======== Data shown

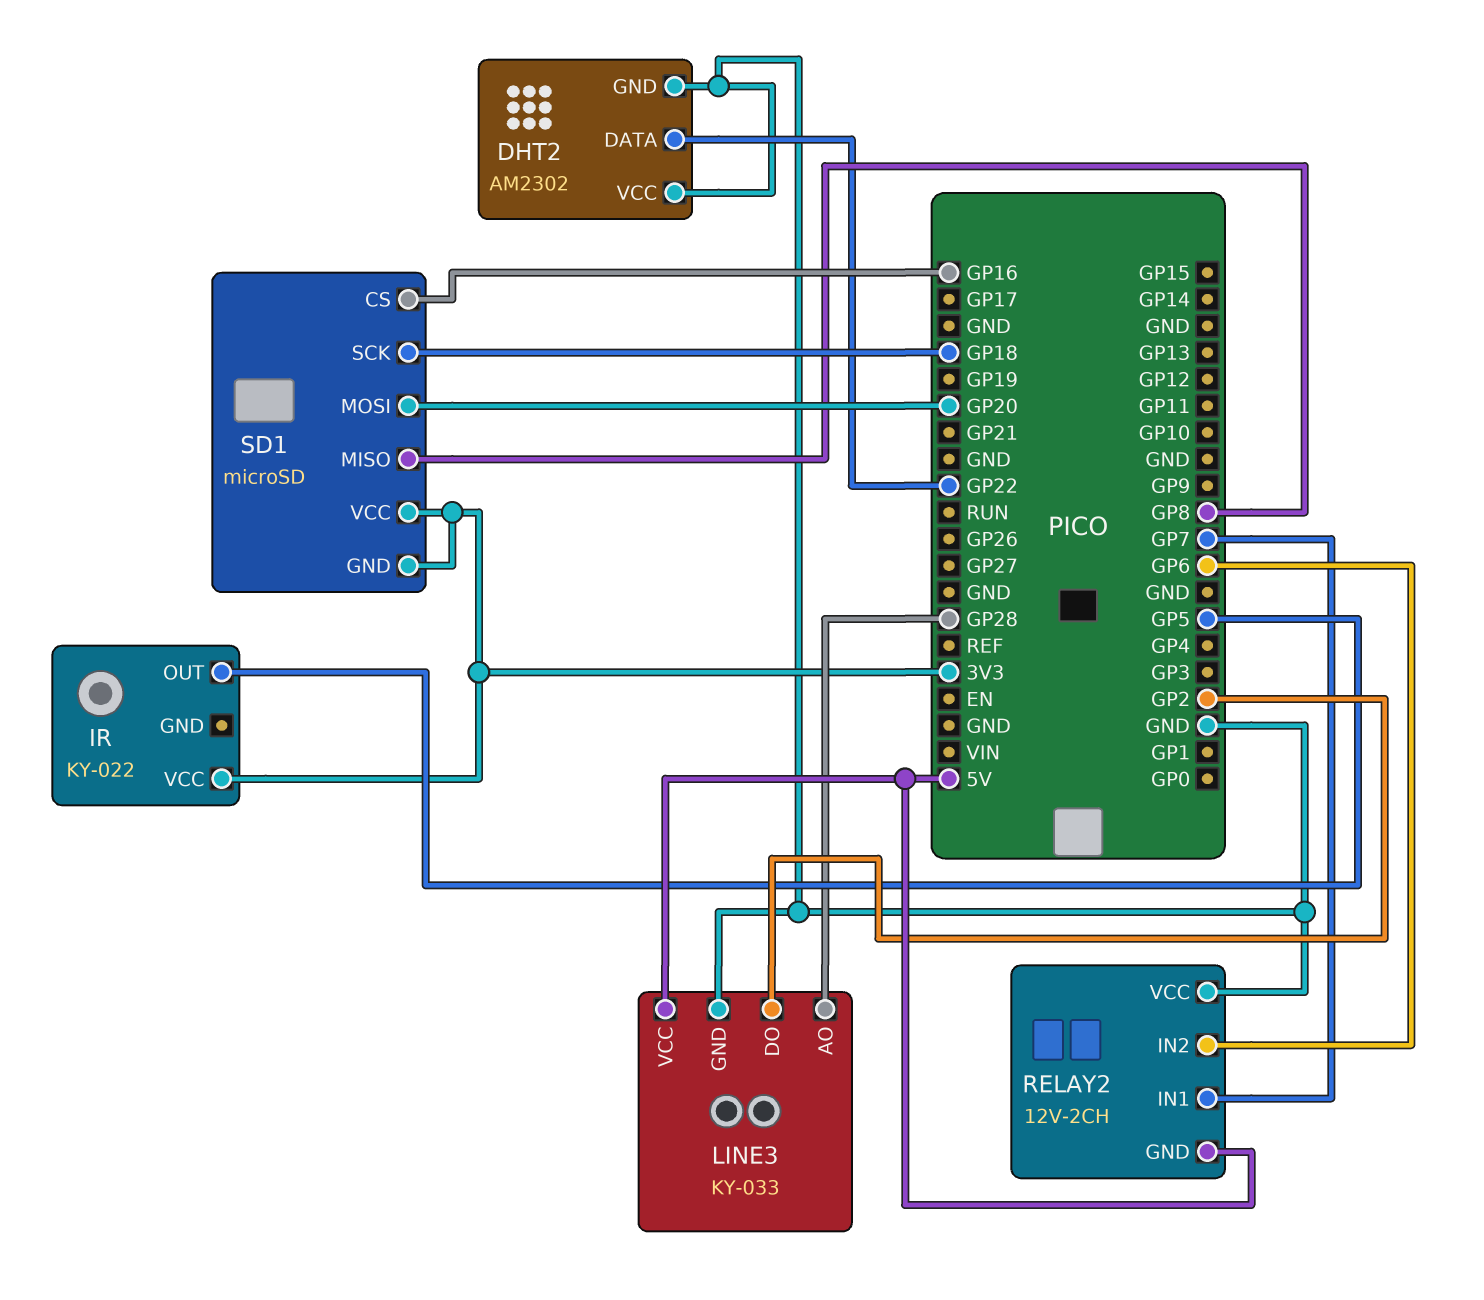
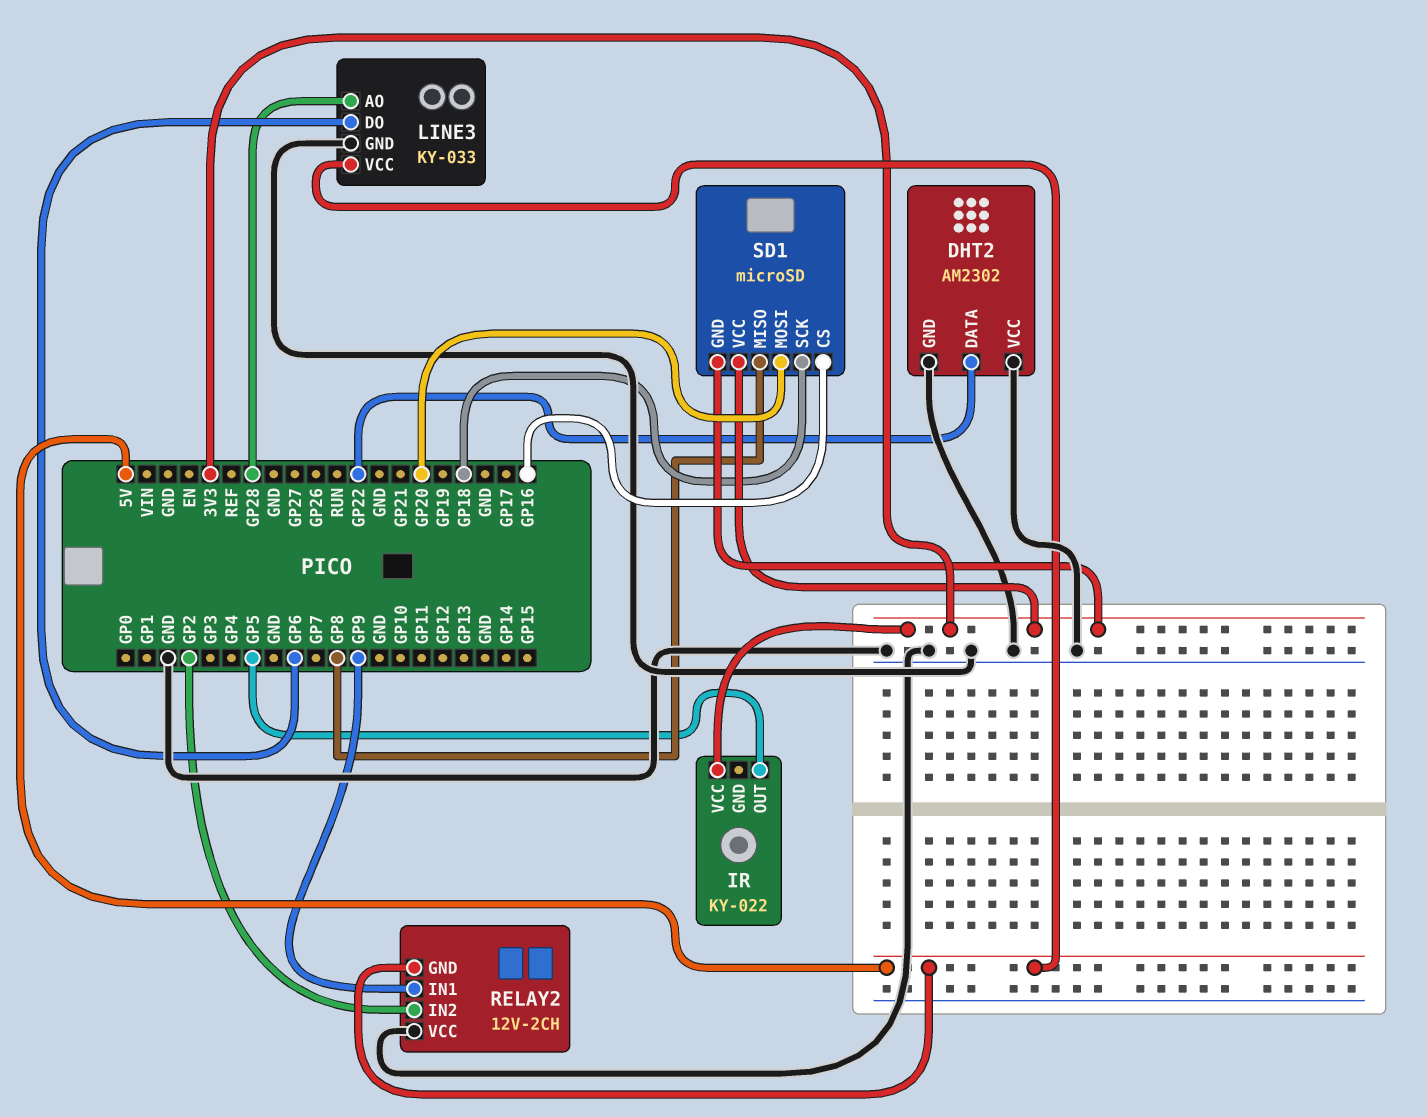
LINE3 pin DO: GP2 -> GP6
RELAY2 pin IN1: GP7 -> GP9
RELAY2 pin IN2: GP6 -> GP2

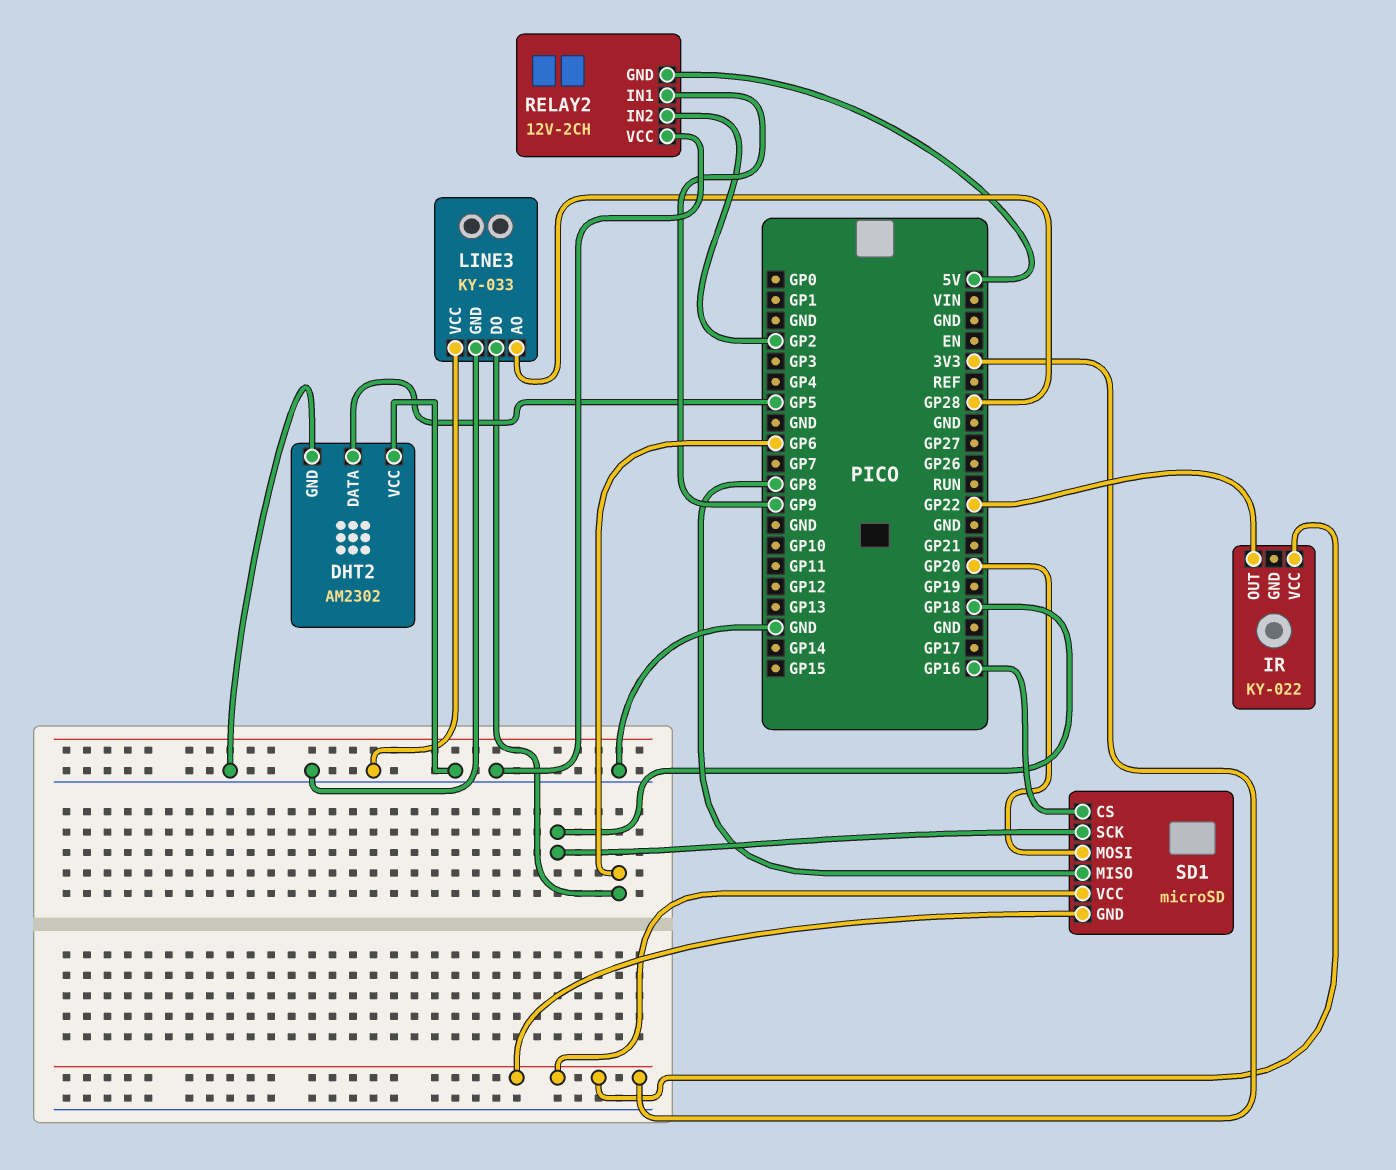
DHT2 pin DATA: GP22 -> GP5
IR pin OUT: GP5 -> GP22
LINE3 pin VCC: 5V -> GND

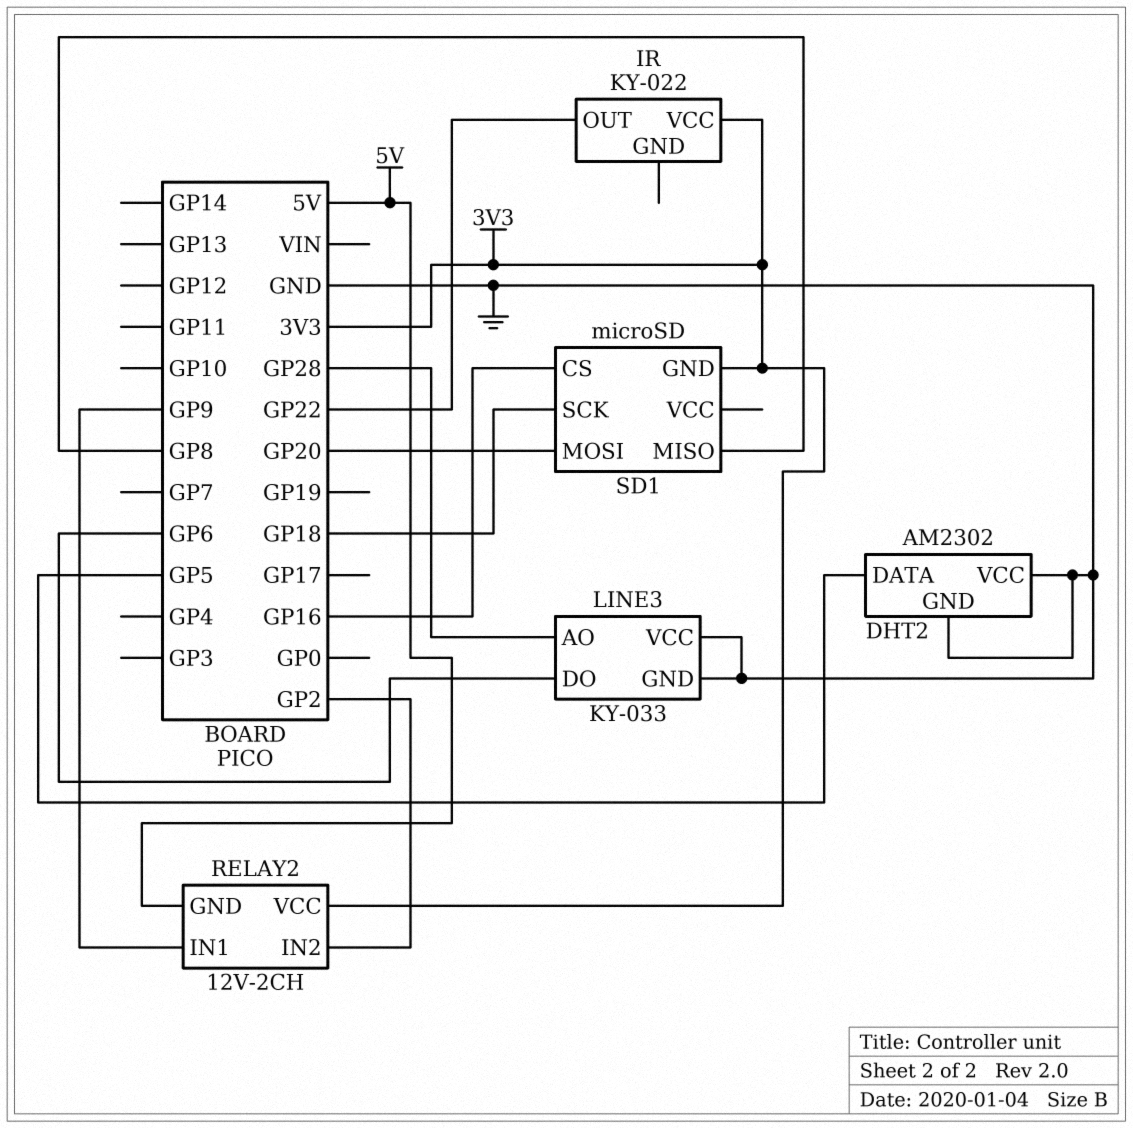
RELAY2 pin VCC: GND -> 3V3
SD1 pin VCC: 3V3 -> none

================

Every line from the one containing "RELAY2 pin IN1: GP7 -> GP9" to the final line of the records should be duplicated exactly; no picture is to be copied.

RELAY2 pin IN1: GP7 -> GP9
RELAY2 pin IN2: GP6 -> GP2

DHT2 pin DATA: GP22 -> GP5
IR pin OUT: GP5 -> GP22
LINE3 pin VCC: 5V -> GND

RELAY2 pin VCC: GND -> 3V3
SD1 pin VCC: 3V3 -> none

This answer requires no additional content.